'''

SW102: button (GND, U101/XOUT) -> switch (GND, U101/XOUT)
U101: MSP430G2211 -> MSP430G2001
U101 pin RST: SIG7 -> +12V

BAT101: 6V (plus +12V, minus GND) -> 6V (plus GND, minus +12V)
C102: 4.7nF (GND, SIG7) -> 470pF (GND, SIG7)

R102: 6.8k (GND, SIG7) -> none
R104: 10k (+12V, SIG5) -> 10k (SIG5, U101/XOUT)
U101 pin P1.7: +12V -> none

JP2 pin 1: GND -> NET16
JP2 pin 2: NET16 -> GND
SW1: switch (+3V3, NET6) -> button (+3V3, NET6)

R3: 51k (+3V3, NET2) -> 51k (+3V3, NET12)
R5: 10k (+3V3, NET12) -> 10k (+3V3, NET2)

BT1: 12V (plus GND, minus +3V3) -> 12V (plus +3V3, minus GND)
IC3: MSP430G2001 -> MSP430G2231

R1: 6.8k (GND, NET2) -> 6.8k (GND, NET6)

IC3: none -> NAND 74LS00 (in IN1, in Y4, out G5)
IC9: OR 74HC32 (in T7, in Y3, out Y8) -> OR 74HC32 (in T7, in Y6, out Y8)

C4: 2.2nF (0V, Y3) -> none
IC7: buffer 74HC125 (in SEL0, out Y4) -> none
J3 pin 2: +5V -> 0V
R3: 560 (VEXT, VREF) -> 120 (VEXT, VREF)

'''

# PROMPT
Without any alteration, the preceding material should be retyped in full.

# ANSWER FOR THE TASK
SW102: button (GND, U101/XOUT) -> switch (GND, U101/XOUT)
U101: MSP430G2211 -> MSP430G2001
U101 pin RST: SIG7 -> +12V

BAT101: 6V (plus +12V, minus GND) -> 6V (plus GND, minus +12V)
C102: 4.7nF (GND, SIG7) -> 470pF (GND, SIG7)

R102: 6.8k (GND, SIG7) -> none
R104: 10k (+12V, SIG5) -> 10k (SIG5, U101/XOUT)
U101 pin P1.7: +12V -> none

JP2 pin 1: GND -> NET16
JP2 pin 2: NET16 -> GND
SW1: switch (+3V3, NET6) -> button (+3V3, NET6)

R3: 51k (+3V3, NET2) -> 51k (+3V3, NET12)
R5: 10k (+3V3, NET12) -> 10k (+3V3, NET2)

BT1: 12V (plus GND, minus +3V3) -> 12V (plus +3V3, minus GND)
IC3: MSP430G2001 -> MSP430G2231

R1: 6.8k (GND, NET2) -> 6.8k (GND, NET6)

IC3: none -> NAND 74LS00 (in IN1, in Y4, out G5)
IC9: OR 74HC32 (in T7, in Y3, out Y8) -> OR 74HC32 (in T7, in Y6, out Y8)

C4: 2.2nF (0V, Y3) -> none
IC7: buffer 74HC125 (in SEL0, out Y4) -> none
J3 pin 2: +5V -> 0V
R3: 560 (VEXT, VREF) -> 120 (VEXT, VREF)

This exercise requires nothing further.